Top of MATERIAL FOR THIS EXERCISE

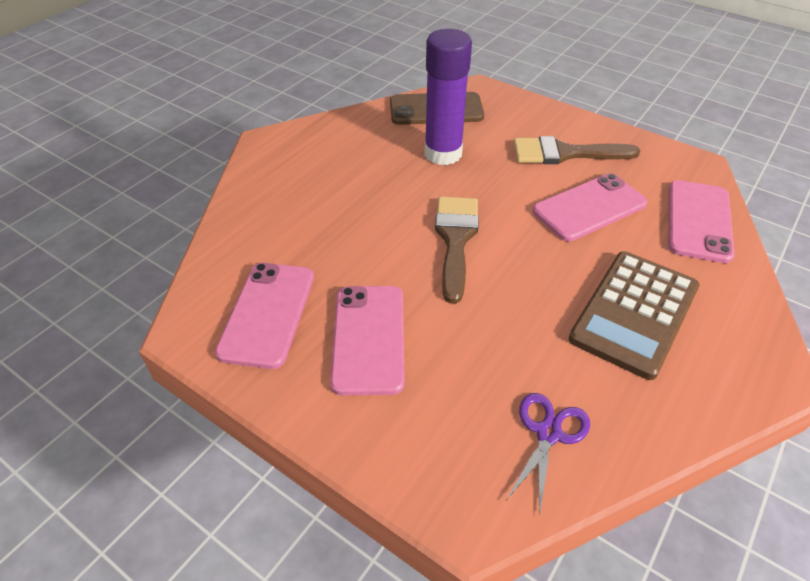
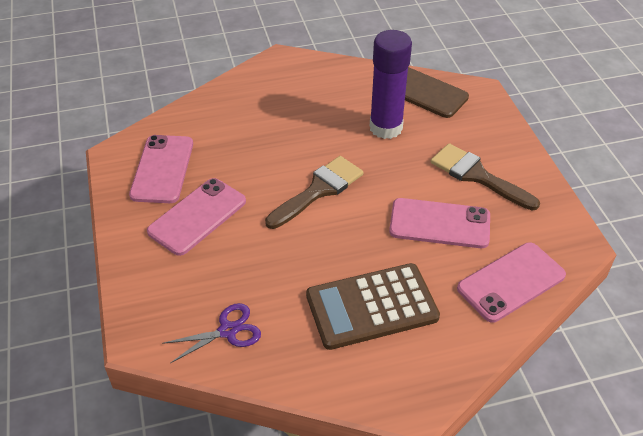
camera: 40 degrees right, 0 degrees up
(267, 314) = (162, 169): pink phone -> pink phone turned 45 degrees counterclockwise

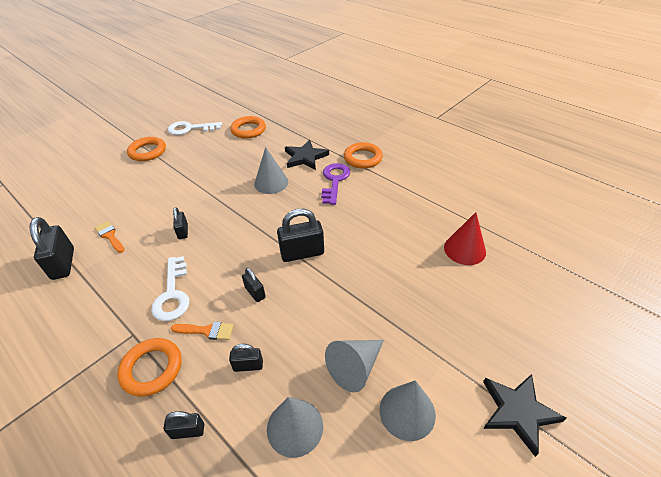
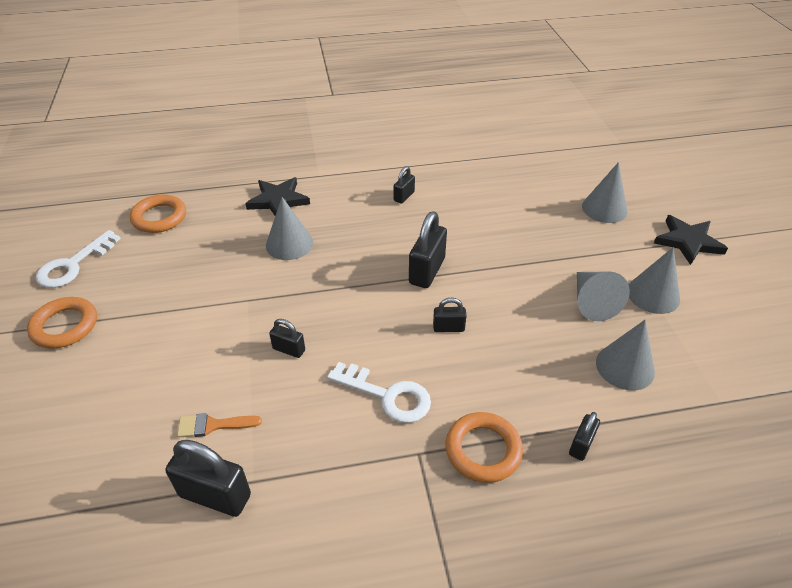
camera: 55 degrees left, 0 degrees up
(207, 331) = (468, 385): orange brush -> none
(248, 365) = (537, 371): black padlock -> black padlock (404, 196)
(334, 181) = (344, 200): purple key -> none
(363, 158) = (333, 166): orange ring -> none
(464, 249) = (521, 178): red cone -> none
(490, 322) = (604, 208): none -> grey cone

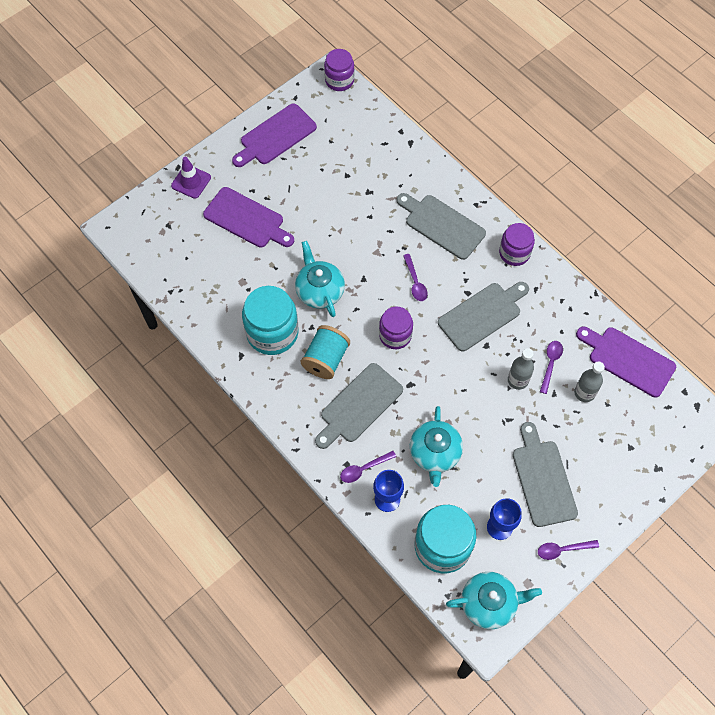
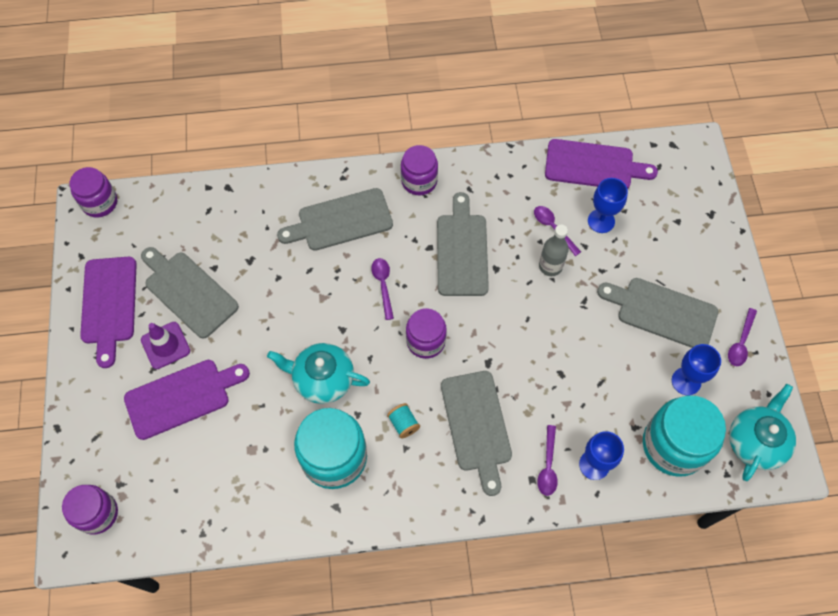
camera: 55 degrees left, 0 degrees up
(143, 226) = (97, 513): none -> purple jar
(191, 181) = (87, 425): purple traffic cone -> purple traffic cone (165, 345)
(318, 173) = (188, 292): none -> grey cutting board
(326, 359) = (403, 424): turquoise spool -> turquoise spool, size x0.53
(415, 282) = (383, 285): purple spoon -> purple spoon turned 120 degrees counterclockwise
(435, 453) = (575, 388): turquoise teapot -> none
(584, 393) = (601, 221): grey bottle -> blue goblet
(628, 360) = (593, 165): purple cutting board -> purple cutting board turned 150 degrees counterclockwise

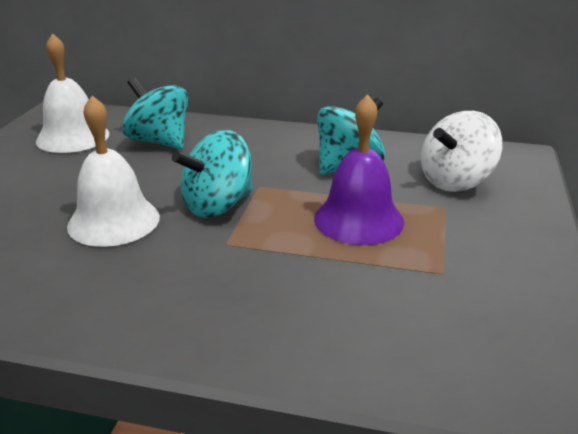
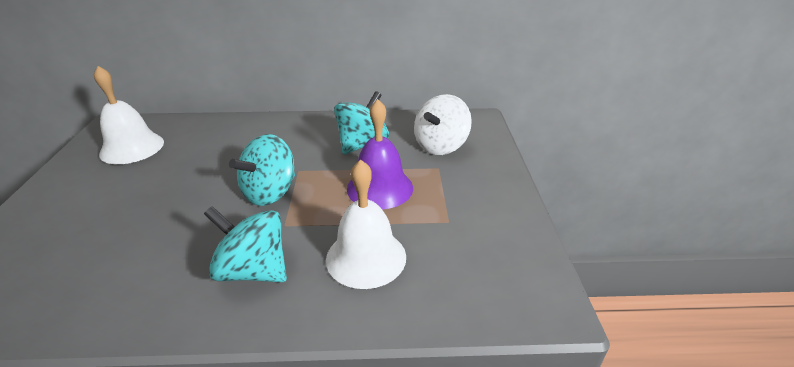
camera: 15 degrees left, 5 degrees up
(114, 221) = (187, 220): white bell -> white bell (366, 257)
(159, 142) = (208, 142): turquoise spinning top -> turquoise spinning top (254, 270)

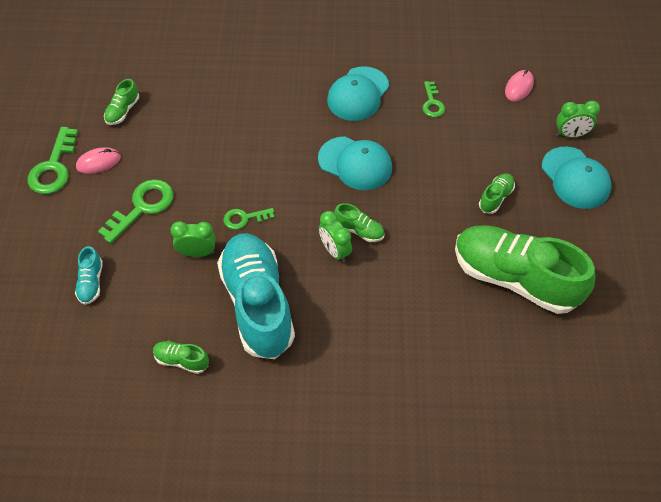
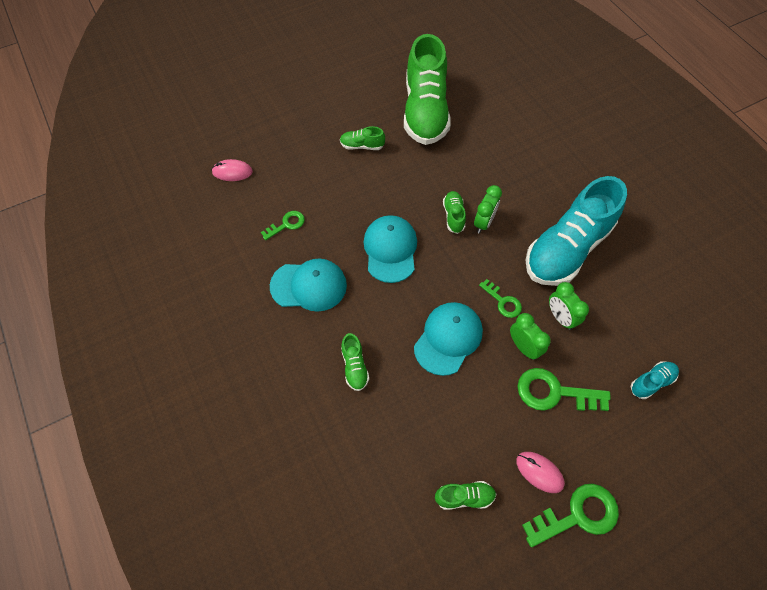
camera: 120 degrees left, 5 degrees up
(181, 360) = (649, 272): green shoe -> green shoe (354, 366)
(571, 134) = (268, 123): green clock -> green clock (523, 347)
(575, 178) = (311, 108): turquoise cap -> turquoise cap (448, 338)

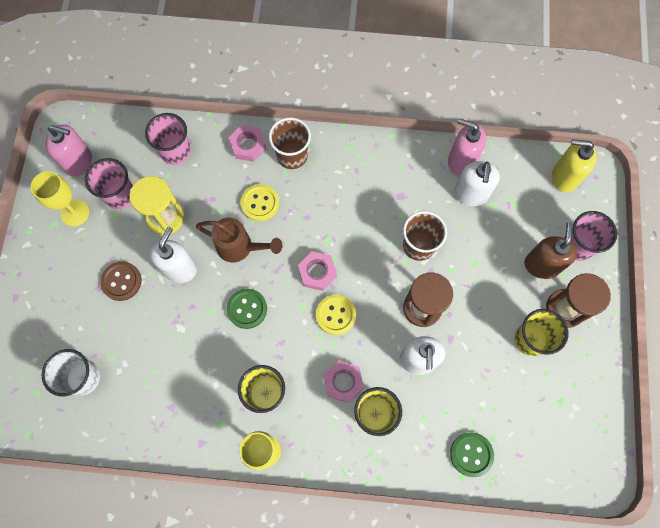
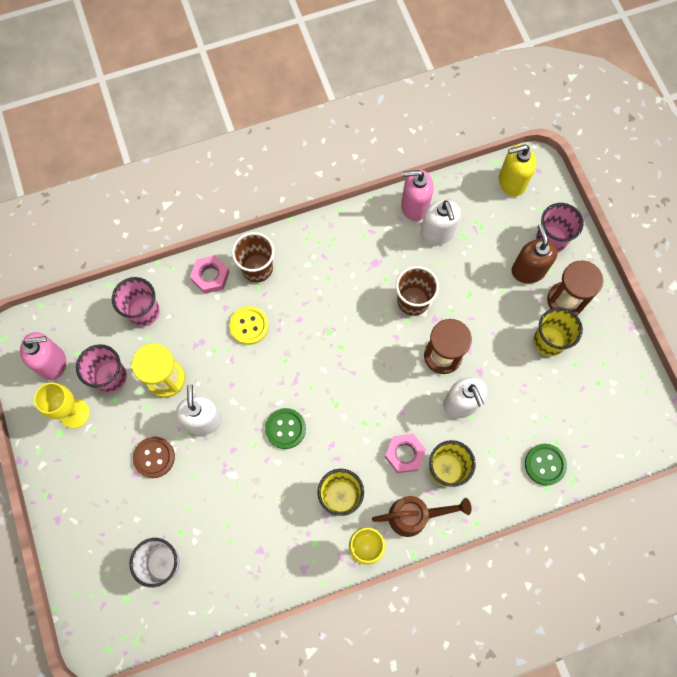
camera: 25 degrees left, 0 degrees up
(240, 247) = (251, 375): brown watering can -> brown watering can (415, 516)
(317, 272) = (333, 366): pink nut -> none
(335, 315) = (369, 397): yellow button -> none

Bottom of MATERIAL FOR THIS EXERCISE

WHAT IS NEEDED:
Return a copy of each line in the records above that has "cone" in it.

SOLUTION FOR THIS TASK:
(464, 249) = (521, 178): red cone -> none
(490, 322) = (604, 208): none -> grey cone
(191, 181) = (87, 425): purple traffic cone -> purple traffic cone (165, 345)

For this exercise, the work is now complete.